* Supplied material:
-------
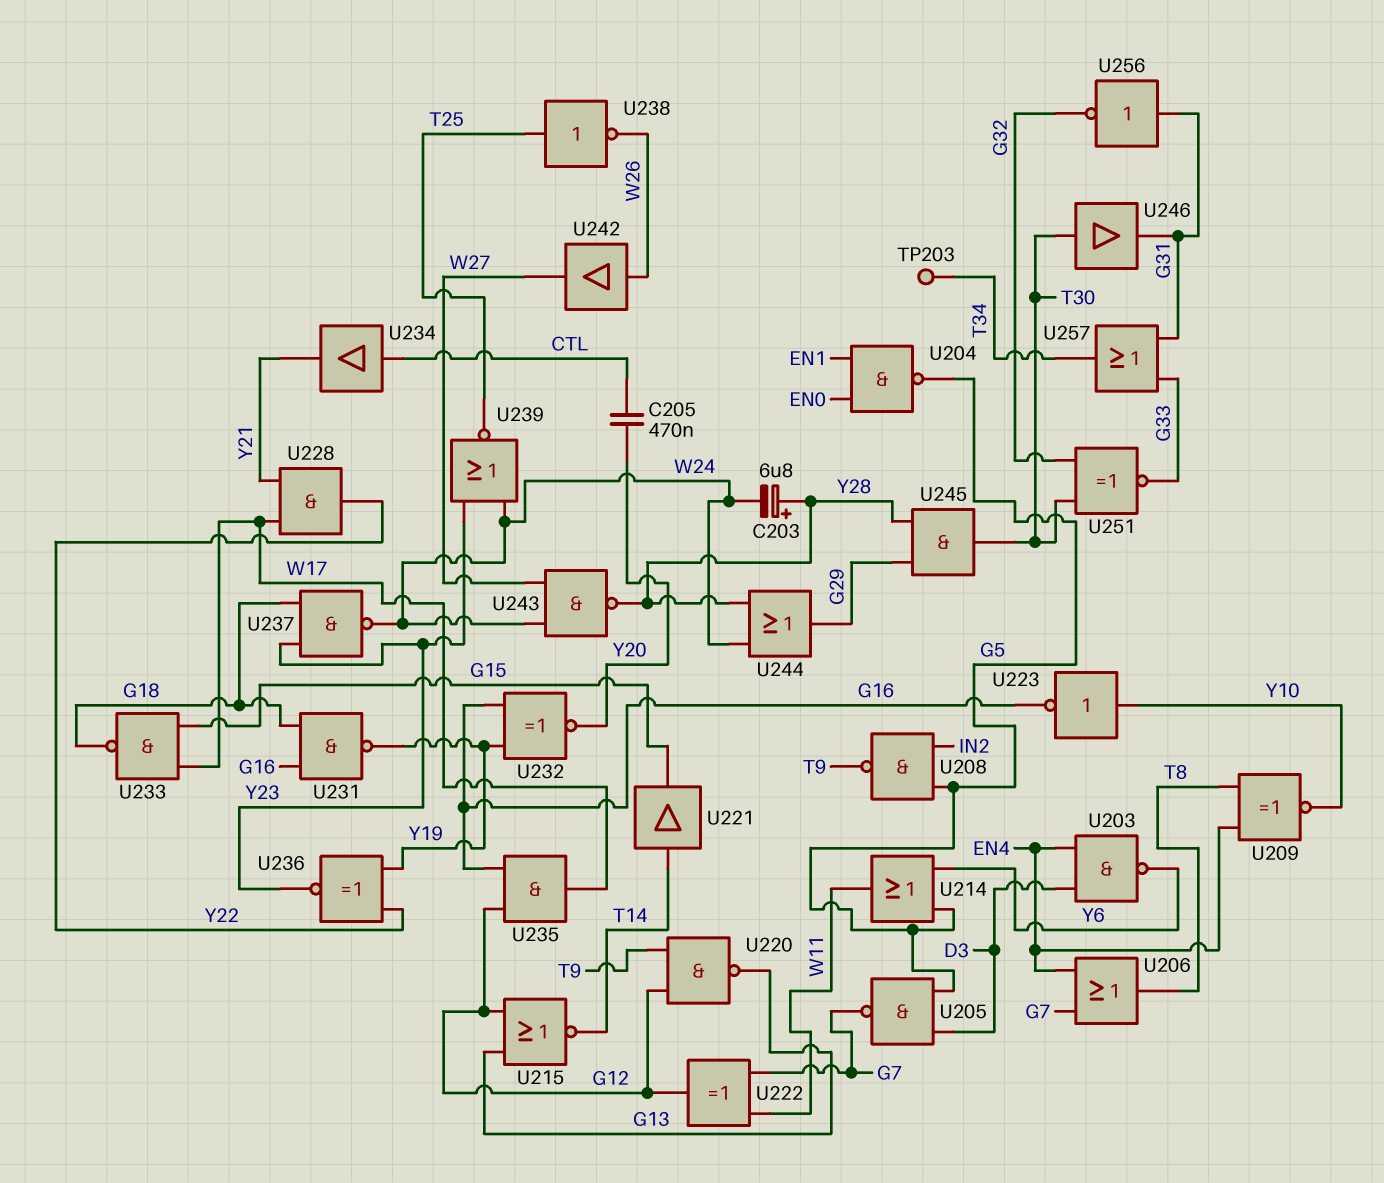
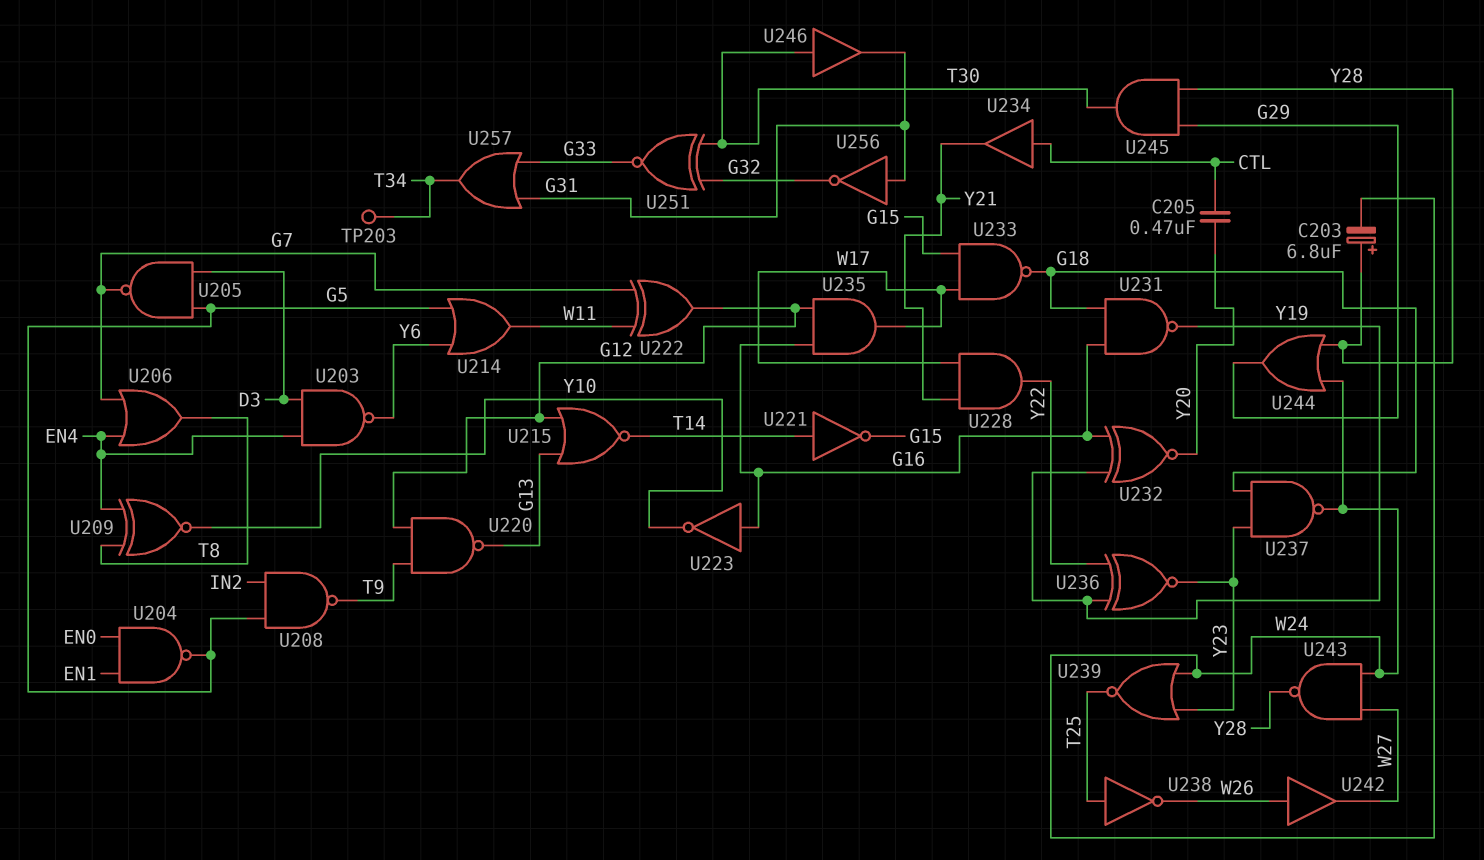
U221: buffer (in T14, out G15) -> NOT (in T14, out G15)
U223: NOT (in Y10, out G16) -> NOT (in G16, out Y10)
-------
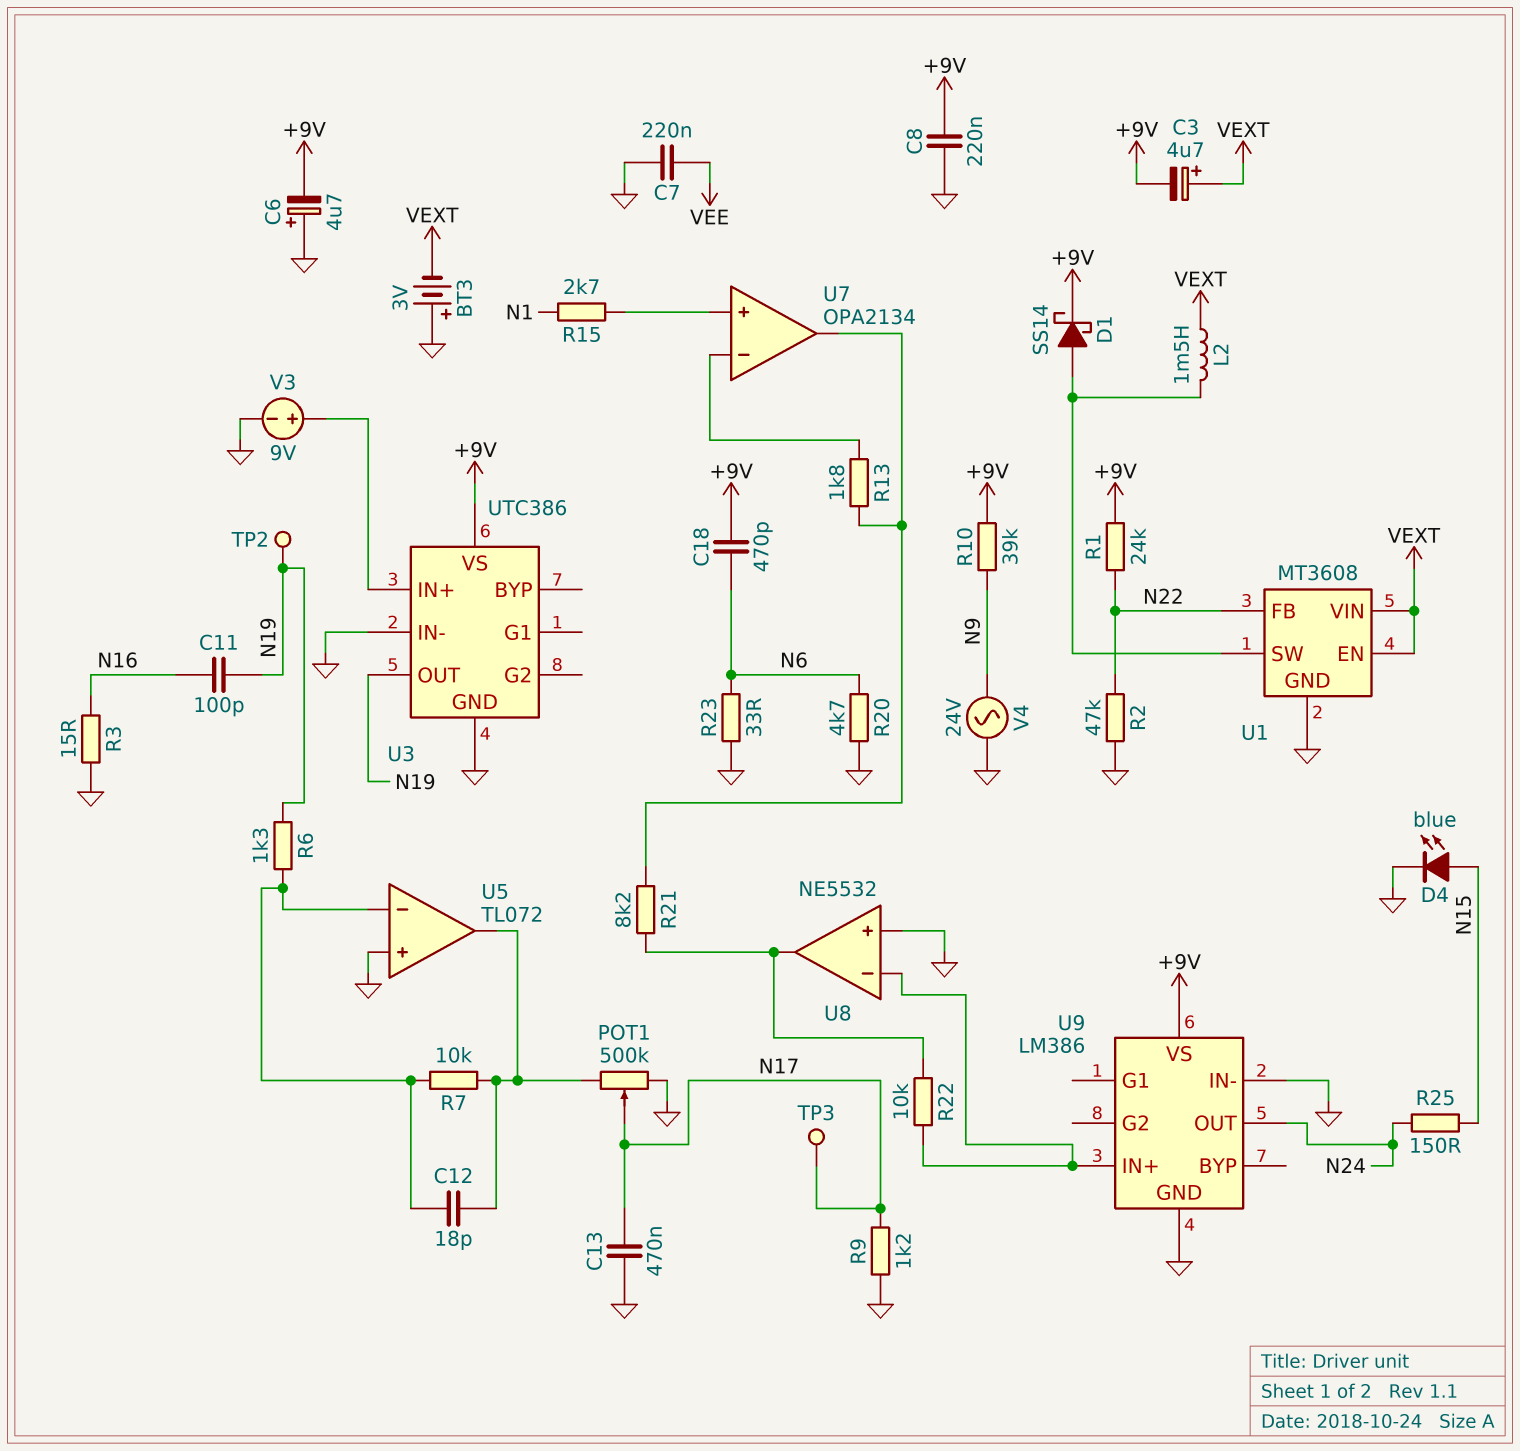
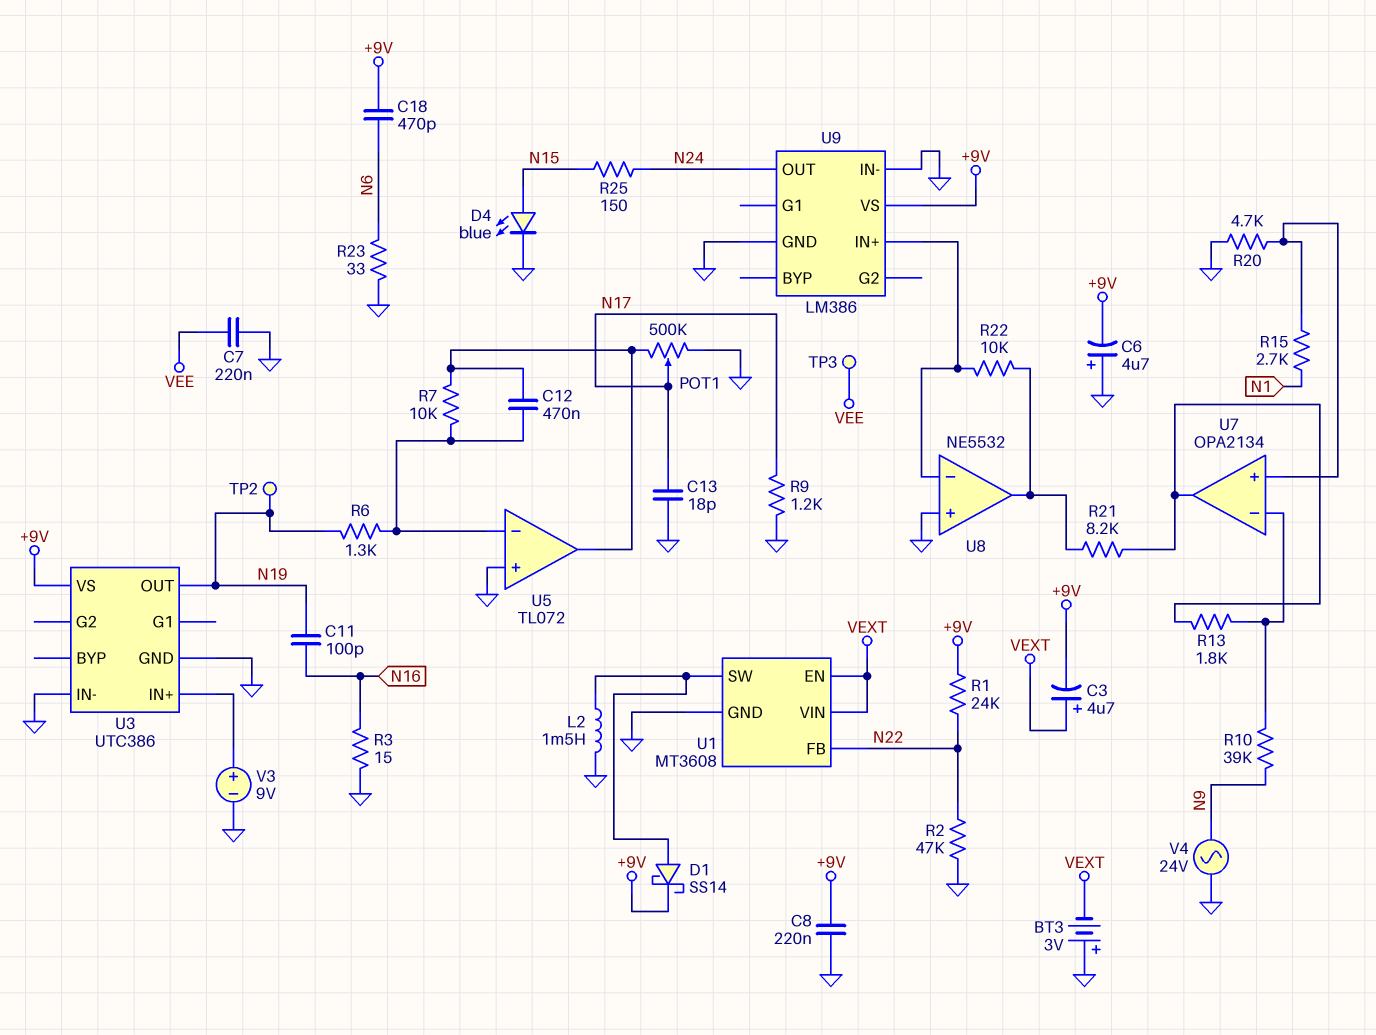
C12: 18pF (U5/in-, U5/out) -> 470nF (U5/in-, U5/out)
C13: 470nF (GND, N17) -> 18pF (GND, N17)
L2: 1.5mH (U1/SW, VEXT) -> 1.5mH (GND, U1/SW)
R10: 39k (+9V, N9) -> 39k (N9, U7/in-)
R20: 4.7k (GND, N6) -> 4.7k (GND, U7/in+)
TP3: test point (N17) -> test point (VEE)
-------
Return a word-for-word copy of the lines above from the one holding "R20: 4.7k (GND, N6) -> 4.7k (GND, U7/in+)" through the one holding "TP3: test point (N17) -> test point (VEE)", with both of them included and nothing besides.

R20: 4.7k (GND, N6) -> 4.7k (GND, U7/in+)
TP3: test point (N17) -> test point (VEE)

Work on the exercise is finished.